• [MATERIALS PROVIDED]
———
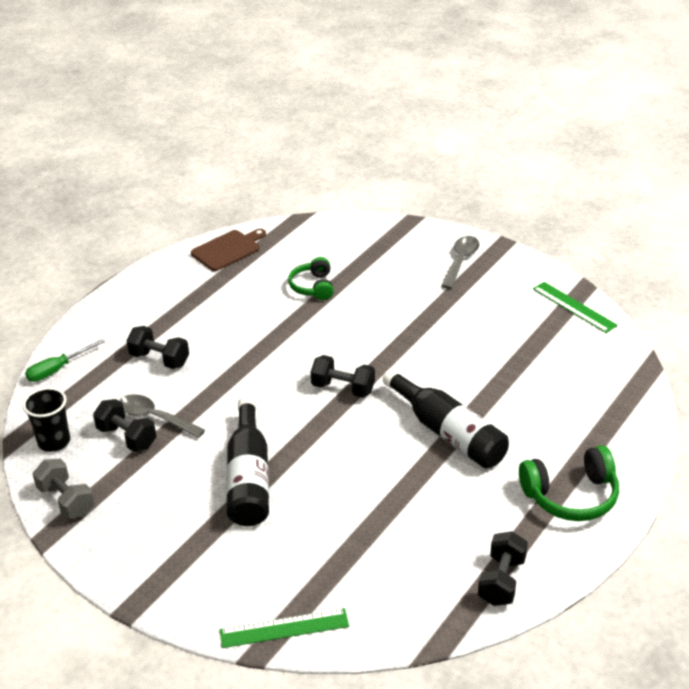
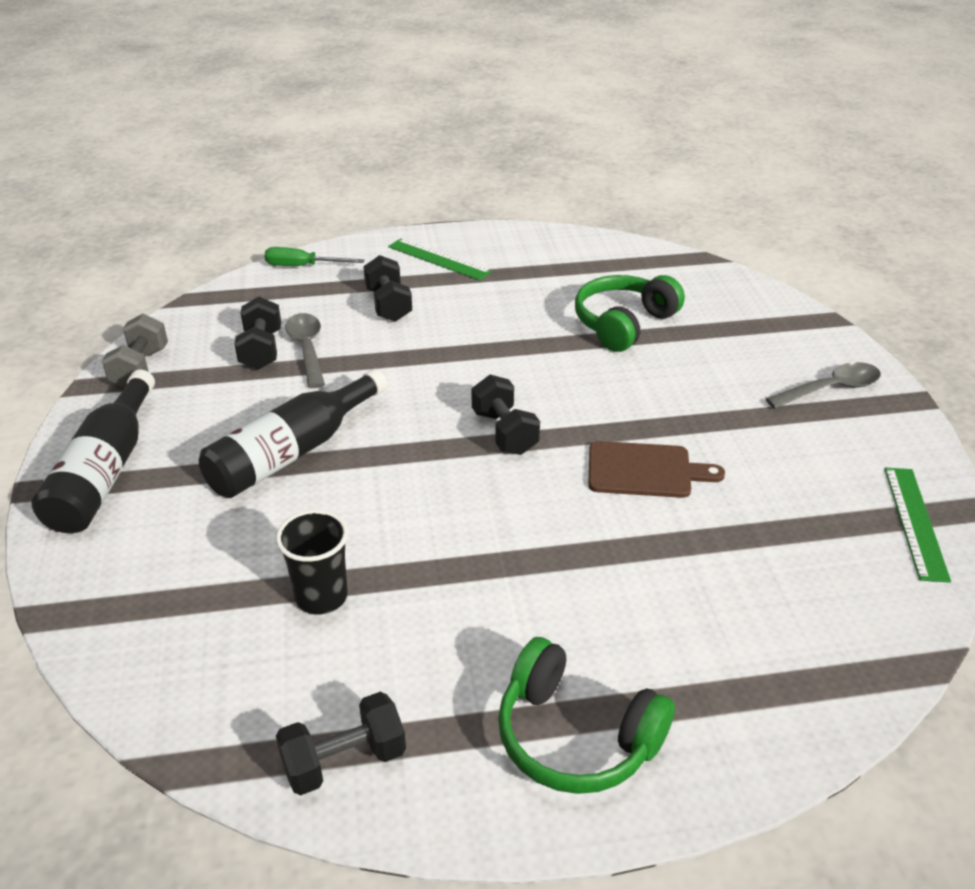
camera: 45 degrees right, 0 degrees up
(54, 442) = (209, 318): black cup -> black cup (321, 597)
(228, 249) = (592, 250): brown cutting board -> brown cutting board (644, 470)
(284, 628) = (92, 613): green ruler -> green ruler (439, 259)
(313, 287) = (623, 324): green headphones -> green headphones, size x1.52
(448, 432) = (542, 551): black bottle -> black bottle (105, 472)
———
• [EXERCISE DESCRIPTION] The result is a copy of every line above where the word "black" shows up.

• [RESPONSE TO THIS TASK]
(54, 442) = (209, 318): black cup -> black cup (321, 597)
(448, 432) = (542, 551): black bottle -> black bottle (105, 472)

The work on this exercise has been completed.